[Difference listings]

══════════

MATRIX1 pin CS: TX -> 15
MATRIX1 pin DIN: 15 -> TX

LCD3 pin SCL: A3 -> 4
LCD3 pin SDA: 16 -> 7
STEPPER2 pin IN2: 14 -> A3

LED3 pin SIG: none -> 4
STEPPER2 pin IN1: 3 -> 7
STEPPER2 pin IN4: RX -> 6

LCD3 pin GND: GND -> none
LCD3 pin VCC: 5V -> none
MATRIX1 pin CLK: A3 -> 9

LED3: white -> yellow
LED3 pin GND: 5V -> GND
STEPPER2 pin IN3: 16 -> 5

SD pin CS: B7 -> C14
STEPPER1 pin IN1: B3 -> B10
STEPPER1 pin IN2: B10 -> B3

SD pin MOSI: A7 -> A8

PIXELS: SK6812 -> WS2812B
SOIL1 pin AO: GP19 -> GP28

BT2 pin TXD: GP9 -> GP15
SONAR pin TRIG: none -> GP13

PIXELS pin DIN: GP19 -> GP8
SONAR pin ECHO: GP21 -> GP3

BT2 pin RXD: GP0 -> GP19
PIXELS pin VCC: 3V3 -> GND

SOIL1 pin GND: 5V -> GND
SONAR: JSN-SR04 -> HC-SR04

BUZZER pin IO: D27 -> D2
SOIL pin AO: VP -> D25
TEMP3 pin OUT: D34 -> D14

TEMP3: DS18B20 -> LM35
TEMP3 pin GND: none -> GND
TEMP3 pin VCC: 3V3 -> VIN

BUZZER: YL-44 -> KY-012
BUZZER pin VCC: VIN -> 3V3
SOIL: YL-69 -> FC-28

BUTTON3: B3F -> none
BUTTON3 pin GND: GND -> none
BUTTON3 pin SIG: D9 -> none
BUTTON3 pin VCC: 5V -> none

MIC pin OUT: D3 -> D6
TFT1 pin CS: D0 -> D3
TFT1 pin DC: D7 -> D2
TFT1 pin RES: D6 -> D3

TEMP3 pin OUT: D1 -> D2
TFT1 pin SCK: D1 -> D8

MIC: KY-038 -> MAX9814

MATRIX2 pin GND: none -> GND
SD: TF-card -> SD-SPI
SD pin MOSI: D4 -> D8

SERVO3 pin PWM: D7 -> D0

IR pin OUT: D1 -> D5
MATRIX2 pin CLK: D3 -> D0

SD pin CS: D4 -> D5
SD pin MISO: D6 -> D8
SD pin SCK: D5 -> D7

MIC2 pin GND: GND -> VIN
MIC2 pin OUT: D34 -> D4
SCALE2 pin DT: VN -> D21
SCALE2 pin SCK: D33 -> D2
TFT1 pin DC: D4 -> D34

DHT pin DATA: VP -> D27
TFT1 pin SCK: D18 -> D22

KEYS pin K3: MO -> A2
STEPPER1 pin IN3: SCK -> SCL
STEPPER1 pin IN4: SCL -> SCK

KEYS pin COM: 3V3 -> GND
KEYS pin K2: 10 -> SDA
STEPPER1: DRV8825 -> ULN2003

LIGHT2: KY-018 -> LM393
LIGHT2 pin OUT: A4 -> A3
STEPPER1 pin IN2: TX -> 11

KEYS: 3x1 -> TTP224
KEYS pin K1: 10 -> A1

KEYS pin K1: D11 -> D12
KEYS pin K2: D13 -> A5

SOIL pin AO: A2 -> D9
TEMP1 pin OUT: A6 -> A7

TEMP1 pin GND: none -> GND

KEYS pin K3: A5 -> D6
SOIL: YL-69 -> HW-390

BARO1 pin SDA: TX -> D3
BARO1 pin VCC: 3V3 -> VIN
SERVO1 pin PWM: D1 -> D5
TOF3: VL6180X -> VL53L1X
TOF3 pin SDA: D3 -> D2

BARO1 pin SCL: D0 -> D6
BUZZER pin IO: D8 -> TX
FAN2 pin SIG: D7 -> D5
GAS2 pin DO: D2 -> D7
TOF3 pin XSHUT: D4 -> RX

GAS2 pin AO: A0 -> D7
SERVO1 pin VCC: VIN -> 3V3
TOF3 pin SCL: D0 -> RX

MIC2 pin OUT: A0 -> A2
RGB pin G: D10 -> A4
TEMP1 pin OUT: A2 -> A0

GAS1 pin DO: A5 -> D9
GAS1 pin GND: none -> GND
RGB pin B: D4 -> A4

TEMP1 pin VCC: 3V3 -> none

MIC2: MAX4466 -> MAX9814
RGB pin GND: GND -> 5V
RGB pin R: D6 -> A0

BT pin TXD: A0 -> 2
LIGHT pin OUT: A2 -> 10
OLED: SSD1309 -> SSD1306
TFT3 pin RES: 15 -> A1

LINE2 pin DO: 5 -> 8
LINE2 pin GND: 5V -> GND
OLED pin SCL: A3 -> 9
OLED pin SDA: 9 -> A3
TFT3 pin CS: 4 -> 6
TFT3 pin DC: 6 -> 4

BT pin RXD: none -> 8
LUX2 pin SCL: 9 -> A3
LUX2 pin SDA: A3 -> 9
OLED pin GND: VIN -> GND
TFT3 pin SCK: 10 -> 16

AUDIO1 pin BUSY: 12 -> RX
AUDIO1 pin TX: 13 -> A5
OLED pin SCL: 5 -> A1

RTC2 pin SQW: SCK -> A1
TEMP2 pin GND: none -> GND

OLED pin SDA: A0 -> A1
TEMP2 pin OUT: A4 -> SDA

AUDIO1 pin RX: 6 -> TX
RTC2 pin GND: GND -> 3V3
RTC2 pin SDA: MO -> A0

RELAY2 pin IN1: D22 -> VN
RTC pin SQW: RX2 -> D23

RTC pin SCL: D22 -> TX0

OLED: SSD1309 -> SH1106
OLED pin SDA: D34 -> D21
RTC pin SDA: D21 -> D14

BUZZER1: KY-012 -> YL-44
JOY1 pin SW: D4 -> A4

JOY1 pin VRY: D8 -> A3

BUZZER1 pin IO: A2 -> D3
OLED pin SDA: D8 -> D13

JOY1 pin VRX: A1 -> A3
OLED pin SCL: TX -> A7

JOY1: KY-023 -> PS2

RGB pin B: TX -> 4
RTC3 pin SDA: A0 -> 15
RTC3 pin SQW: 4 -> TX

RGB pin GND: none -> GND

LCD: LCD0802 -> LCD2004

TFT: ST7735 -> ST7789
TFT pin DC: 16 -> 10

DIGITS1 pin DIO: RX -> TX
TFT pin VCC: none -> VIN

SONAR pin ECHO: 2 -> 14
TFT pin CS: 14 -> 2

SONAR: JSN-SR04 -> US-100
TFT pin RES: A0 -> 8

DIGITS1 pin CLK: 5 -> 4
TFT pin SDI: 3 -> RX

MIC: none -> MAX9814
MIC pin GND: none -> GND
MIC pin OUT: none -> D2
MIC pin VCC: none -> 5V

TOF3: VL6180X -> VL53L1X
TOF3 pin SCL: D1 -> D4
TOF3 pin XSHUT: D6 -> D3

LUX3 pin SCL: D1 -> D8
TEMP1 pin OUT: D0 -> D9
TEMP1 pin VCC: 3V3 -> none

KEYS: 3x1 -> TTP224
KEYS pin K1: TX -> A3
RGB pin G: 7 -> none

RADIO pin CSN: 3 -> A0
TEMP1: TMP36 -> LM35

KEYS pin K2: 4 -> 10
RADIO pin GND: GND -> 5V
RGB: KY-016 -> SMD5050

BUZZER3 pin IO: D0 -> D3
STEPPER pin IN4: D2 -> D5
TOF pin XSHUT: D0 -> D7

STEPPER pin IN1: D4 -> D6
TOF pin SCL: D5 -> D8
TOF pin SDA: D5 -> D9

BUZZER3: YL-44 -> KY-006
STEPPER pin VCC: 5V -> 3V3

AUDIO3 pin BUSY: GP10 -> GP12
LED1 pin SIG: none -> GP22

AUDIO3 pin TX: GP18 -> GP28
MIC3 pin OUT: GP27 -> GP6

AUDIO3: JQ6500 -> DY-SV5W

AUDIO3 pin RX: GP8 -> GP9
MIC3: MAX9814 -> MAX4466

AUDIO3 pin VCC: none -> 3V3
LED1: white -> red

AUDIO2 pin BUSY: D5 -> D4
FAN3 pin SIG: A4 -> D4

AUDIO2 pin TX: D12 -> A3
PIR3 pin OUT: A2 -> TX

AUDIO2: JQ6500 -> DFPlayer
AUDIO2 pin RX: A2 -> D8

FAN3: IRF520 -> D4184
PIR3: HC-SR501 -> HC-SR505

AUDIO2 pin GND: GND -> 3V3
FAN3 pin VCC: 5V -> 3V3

══════════

BRIEF: Write out only the lines that run from the line containing "AUDIO1 pin BUSY: 12 -> RX" through the line containing "OLED: SSD1309 -> SH1106", both included, exactly as they appear above.

RESPONSE TO THE EXERCISE:
AUDIO1 pin BUSY: 12 -> RX
AUDIO1 pin TX: 13 -> A5
OLED pin SCL: 5 -> A1

RTC2 pin SQW: SCK -> A1
TEMP2 pin GND: none -> GND

OLED pin SDA: A0 -> A1
TEMP2 pin OUT: A4 -> SDA

AUDIO1 pin RX: 6 -> TX
RTC2 pin GND: GND -> 3V3
RTC2 pin SDA: MO -> A0

RELAY2 pin IN1: D22 -> VN
RTC pin SQW: RX2 -> D23

RTC pin SCL: D22 -> TX0

OLED: SSD1309 -> SH1106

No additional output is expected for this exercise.